EXERCISE:
Look below for the line holding "move: scarlet_muffin 362,231 to 590,158" and the line holding "rotate: scarlet_tablespoon 171,95". Repeat those two and everything between, exactly.

DATA:
###
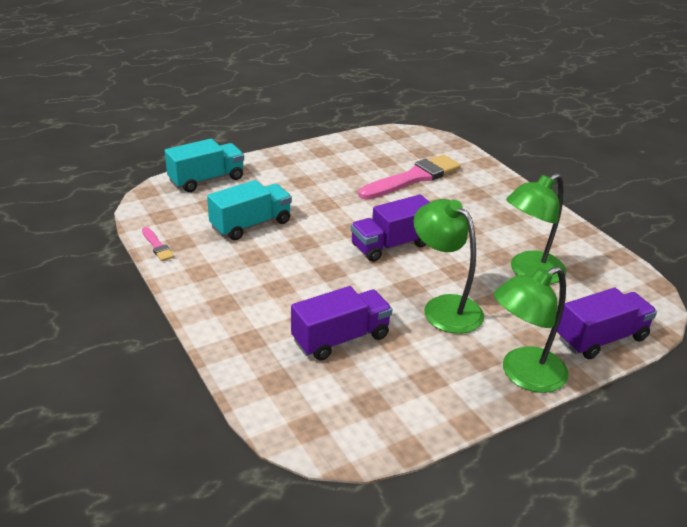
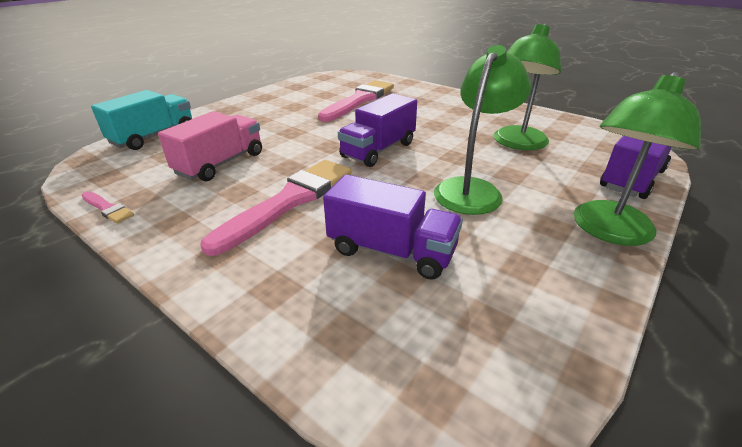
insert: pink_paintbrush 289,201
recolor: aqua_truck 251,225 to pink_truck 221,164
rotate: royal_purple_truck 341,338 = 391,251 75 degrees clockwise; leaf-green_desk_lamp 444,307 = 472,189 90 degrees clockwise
###
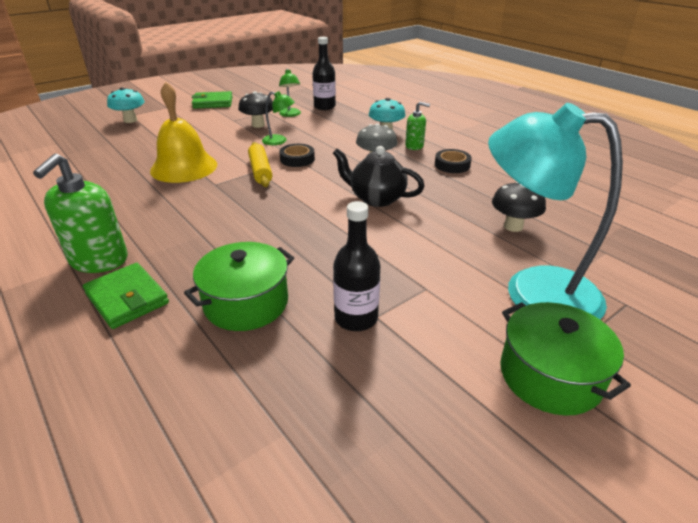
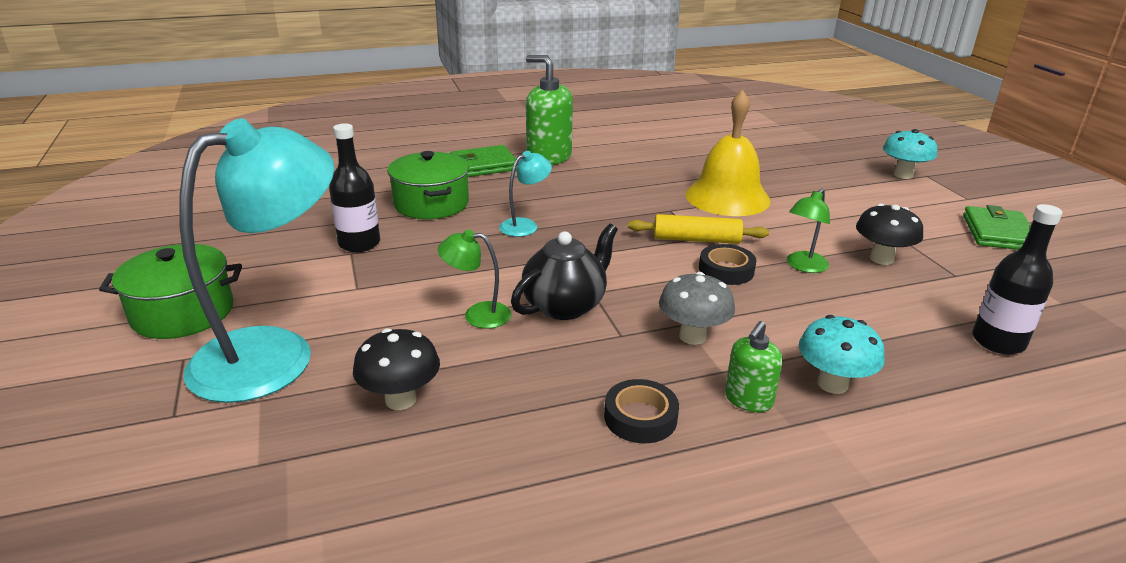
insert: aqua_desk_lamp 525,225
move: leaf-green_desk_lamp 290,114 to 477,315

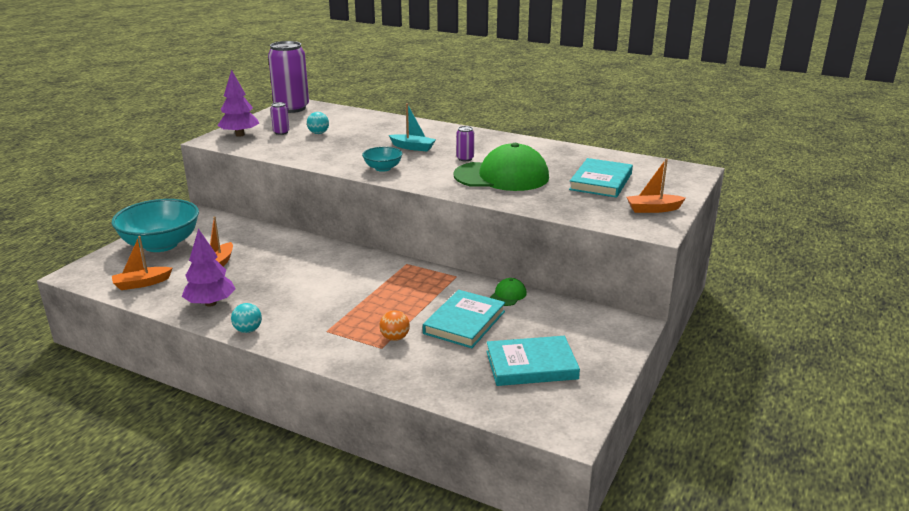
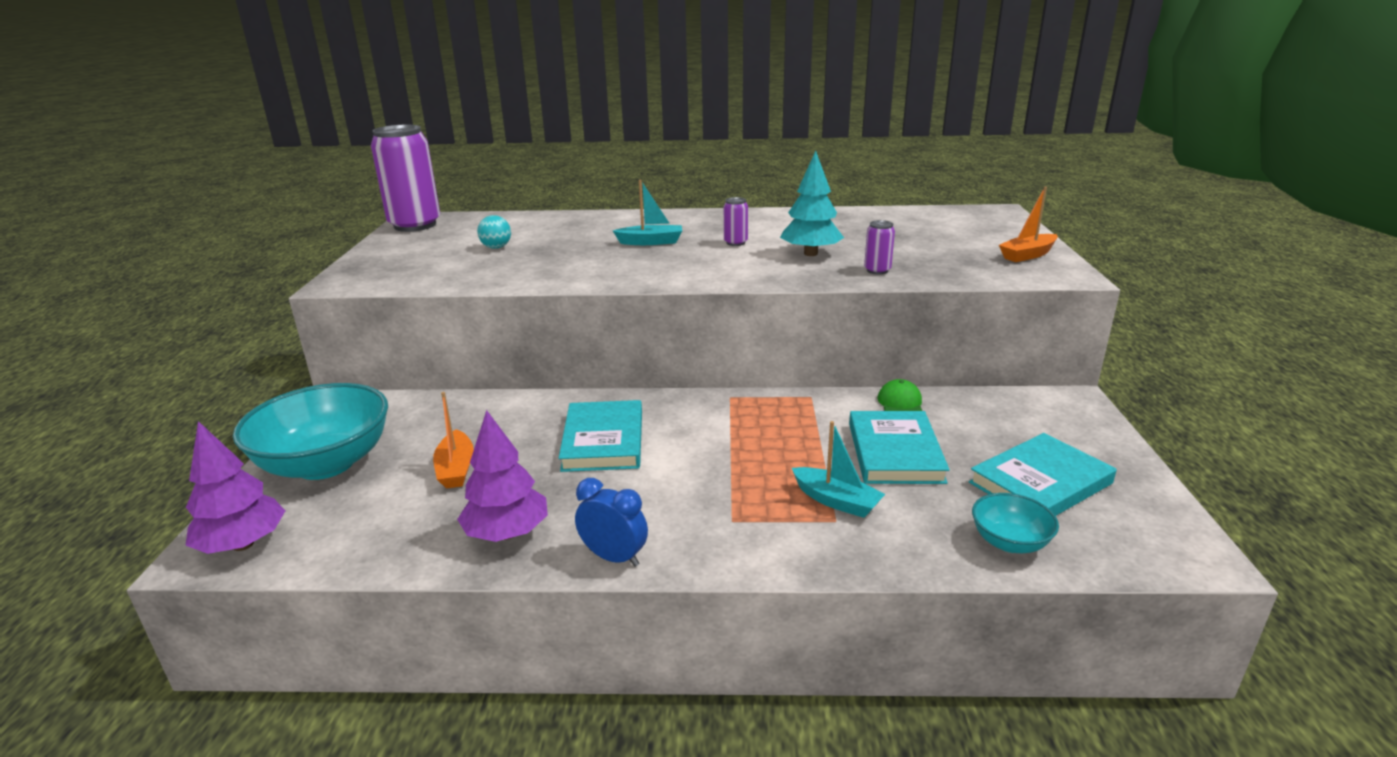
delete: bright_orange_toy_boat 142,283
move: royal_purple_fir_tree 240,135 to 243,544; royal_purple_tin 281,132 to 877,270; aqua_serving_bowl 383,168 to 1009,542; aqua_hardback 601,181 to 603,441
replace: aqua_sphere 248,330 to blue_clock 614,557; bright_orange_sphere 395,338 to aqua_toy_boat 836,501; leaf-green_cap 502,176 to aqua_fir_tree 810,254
###
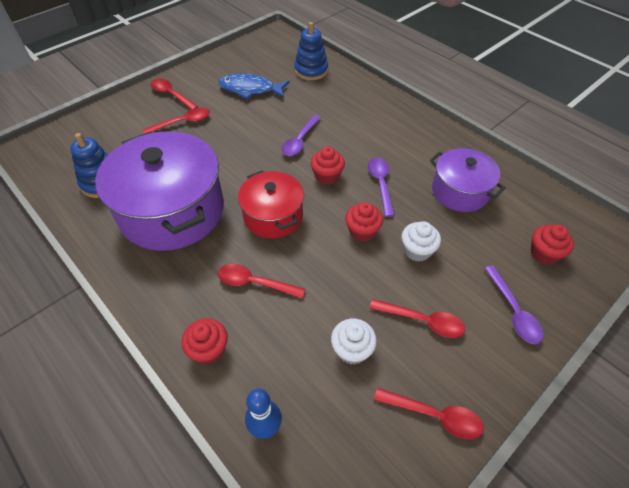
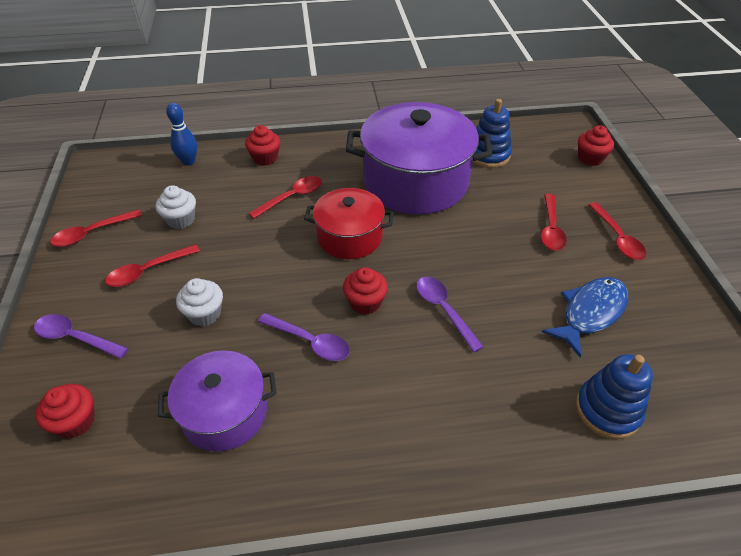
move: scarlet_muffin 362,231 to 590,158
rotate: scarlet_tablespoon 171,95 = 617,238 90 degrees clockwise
###
YOUR SOLUTION:
move: scarlet_muffin 362,231 to 590,158
rotate: scarlet_tablespoon 171,95 = 617,238 90 degrees clockwise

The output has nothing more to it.